TASK OBJECTIVE: Return every record below exactly as given, images excluded.

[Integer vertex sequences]
<<<<

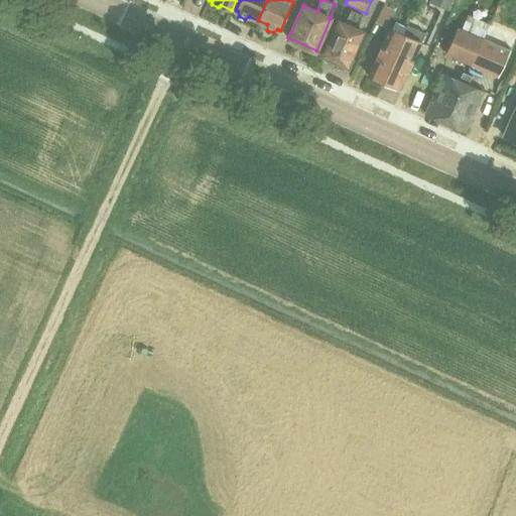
[(386,0),(377,22),(386,27),(397,0),(386,0)]
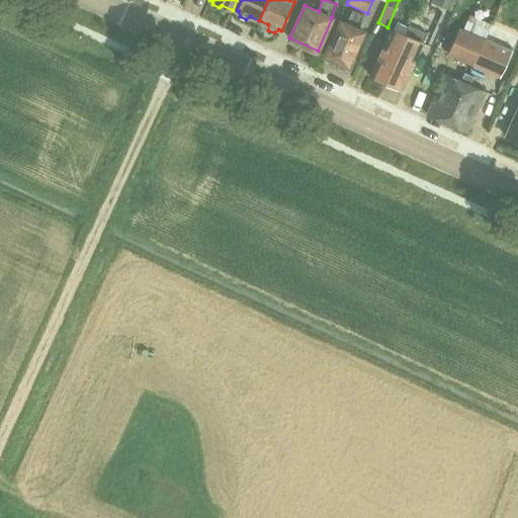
[(451,11),(455,0),(431,0),(431,2),(451,11)]
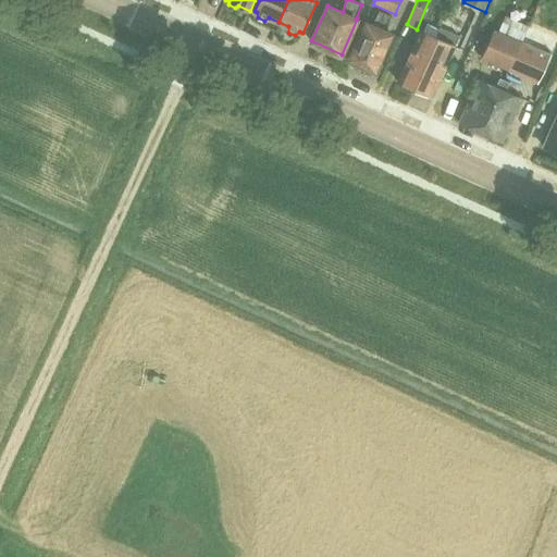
[(373,8),(367,22),(350,59),(375,70),(392,33),(387,31),(394,16),(373,8)]
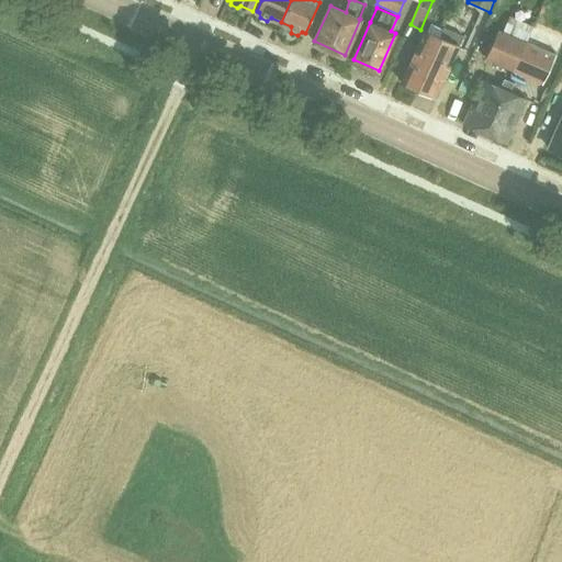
[(509,15),(503,31),(498,29),(485,58),(514,70),(534,26),(509,15)]
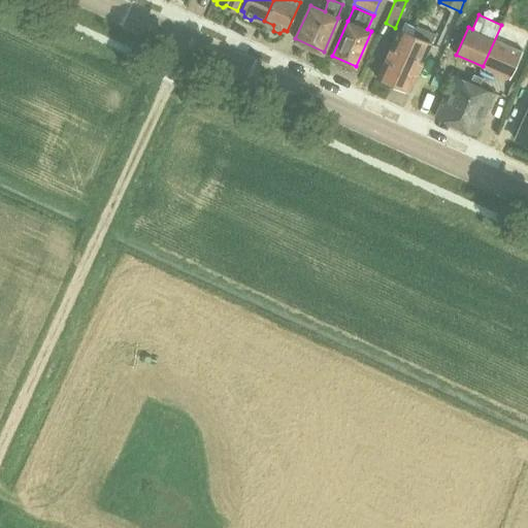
[(376,76),(395,85),(408,55),(404,53),(416,27),(406,22),(402,30),(398,28),(376,76)]
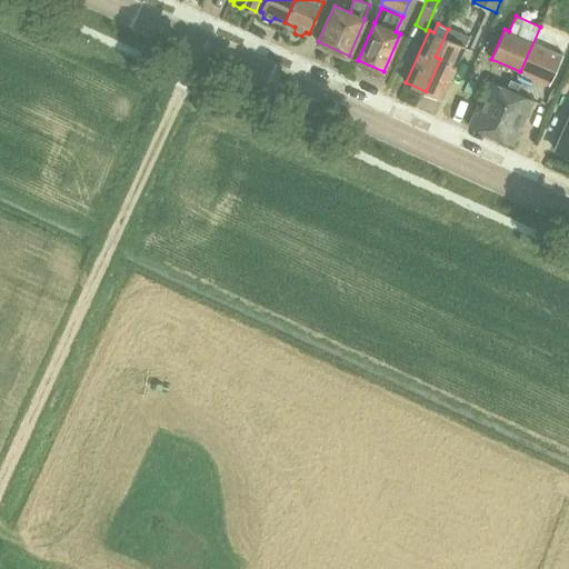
[(440,59),(426,91),(441,98),(469,35),(450,27),(450,29),(448,29),(436,57),(440,59)]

>>>>

SOLUTION FOR THIS TASK:
[(386,0),(377,22),(386,27),(397,0),(386,0)]
[(451,11),(455,0),(431,0),(431,2),(451,11)]
[(373,8),(367,22),(350,59),(375,70),(392,33),(387,31),(394,16),(373,8)]
[(509,15),(503,31),(498,29),(485,58),(514,70),(534,26),(509,15)]
[(376,76),(395,85),(408,55),(404,53),(416,27),(406,22),(402,30),(398,28),(376,76)]
[(440,59),(426,91),(441,98),(469,35),(450,27),(450,29),(448,29),(436,57),(440,59)]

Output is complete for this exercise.